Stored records
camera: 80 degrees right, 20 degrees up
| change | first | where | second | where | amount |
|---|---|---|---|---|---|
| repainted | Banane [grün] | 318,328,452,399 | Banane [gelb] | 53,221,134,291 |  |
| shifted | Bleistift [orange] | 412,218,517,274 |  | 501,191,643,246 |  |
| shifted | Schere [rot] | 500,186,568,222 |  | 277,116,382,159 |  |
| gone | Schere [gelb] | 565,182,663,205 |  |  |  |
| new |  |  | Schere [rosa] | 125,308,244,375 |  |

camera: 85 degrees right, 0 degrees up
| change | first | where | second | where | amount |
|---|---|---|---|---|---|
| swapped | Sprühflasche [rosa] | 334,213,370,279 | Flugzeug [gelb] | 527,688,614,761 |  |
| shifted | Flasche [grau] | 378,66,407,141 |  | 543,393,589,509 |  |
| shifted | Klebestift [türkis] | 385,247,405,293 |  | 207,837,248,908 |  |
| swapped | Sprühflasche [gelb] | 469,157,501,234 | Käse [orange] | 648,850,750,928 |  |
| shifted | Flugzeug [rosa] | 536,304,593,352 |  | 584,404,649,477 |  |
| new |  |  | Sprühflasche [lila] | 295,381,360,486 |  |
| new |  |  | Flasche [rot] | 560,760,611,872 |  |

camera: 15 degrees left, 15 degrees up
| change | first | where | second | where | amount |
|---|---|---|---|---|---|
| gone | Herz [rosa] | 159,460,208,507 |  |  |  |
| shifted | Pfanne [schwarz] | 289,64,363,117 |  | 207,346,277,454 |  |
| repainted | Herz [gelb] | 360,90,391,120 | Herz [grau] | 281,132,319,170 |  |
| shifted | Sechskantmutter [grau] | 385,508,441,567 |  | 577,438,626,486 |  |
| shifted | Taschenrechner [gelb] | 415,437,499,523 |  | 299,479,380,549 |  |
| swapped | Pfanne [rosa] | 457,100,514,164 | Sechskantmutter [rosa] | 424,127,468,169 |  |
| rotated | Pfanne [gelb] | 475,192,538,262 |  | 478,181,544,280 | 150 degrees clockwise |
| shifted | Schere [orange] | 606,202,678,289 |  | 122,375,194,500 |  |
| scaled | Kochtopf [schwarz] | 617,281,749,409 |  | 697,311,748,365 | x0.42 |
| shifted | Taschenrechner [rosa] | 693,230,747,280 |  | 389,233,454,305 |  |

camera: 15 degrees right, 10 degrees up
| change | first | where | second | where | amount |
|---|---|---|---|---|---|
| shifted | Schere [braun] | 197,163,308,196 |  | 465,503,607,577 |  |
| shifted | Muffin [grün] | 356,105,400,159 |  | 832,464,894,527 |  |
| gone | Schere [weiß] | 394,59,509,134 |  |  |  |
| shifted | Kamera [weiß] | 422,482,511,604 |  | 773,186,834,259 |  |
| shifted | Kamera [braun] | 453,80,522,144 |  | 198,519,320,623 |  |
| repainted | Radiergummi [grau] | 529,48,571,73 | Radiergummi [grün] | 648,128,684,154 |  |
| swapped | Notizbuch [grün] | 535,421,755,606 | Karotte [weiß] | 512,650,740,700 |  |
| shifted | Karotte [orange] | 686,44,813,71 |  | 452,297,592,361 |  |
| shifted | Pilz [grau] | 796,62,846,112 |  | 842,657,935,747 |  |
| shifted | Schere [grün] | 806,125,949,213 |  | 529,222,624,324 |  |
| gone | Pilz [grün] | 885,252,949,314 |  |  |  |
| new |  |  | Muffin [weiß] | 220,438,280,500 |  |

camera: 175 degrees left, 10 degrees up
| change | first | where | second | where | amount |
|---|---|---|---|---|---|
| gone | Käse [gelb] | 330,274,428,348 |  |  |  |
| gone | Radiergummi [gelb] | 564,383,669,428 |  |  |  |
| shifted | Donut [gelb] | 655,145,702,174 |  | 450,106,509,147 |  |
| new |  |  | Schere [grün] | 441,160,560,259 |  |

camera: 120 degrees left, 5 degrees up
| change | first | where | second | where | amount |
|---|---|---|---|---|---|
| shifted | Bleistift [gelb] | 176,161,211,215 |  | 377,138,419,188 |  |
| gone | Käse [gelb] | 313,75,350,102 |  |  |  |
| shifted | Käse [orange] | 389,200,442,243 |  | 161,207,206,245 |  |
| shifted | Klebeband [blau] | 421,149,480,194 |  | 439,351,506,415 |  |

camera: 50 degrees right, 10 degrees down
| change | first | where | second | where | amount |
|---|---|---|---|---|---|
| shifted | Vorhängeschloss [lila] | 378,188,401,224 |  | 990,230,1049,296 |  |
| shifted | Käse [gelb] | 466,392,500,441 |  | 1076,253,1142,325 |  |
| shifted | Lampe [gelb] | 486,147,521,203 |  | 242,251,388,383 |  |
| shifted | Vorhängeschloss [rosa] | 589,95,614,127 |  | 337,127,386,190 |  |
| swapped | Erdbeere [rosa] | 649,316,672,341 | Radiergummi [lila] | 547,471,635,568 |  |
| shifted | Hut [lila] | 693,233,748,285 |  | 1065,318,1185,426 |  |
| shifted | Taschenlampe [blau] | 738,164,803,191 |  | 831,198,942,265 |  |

EXERCISE BRIEF |
Using the entries above, output exactly the lines between the line holding "repainted | Banane" and the line holding "Schere [gelb] |", end lines included, and nothing more.

TASK ANSWER |
| repainted | Banane [grün] | 318,328,452,399 | Banane [gelb] | 53,221,134,291 |  |
| shifted | Bleistift [orange] | 412,218,517,274 |  | 501,191,643,246 |  |
| shifted | Schere [rot] | 500,186,568,222 |  | 277,116,382,159 |  |
| gone | Schere [gelb] | 565,182,663,205 |  |  |  |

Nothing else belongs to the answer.